» The task
Every line of the listing should be retyped exactly, but none of the pictures should be.

» The data
=====

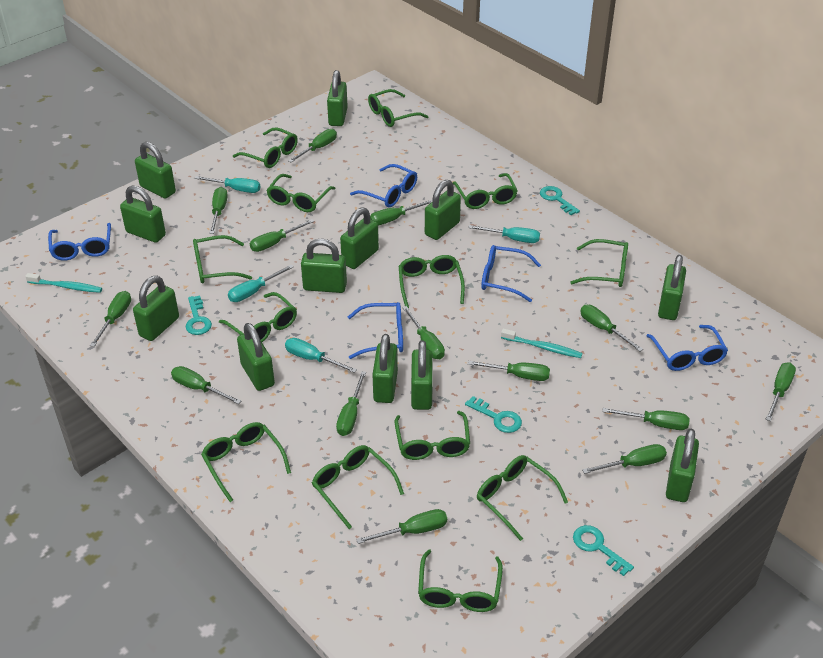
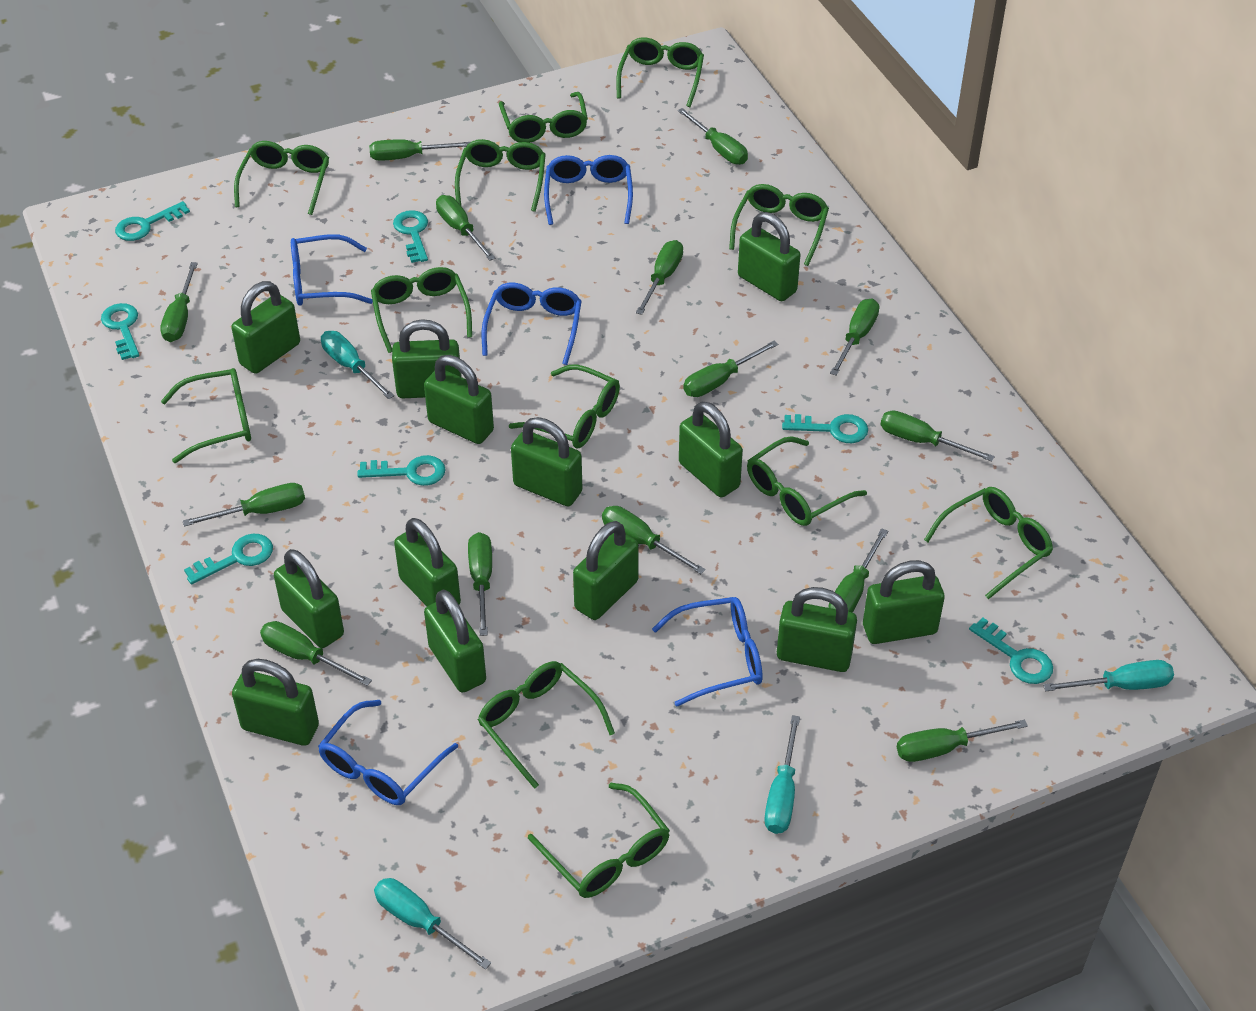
green glasses: 13 -> 12
green padlock: 12 -> 13
turquoise key: 4 -> 7
turquoise toothbrush: 2 -> 0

=====

» Solution
green glasses: 13 -> 12
green padlock: 12 -> 13
turquoise key: 4 -> 7
turquoise toothbrush: 2 -> 0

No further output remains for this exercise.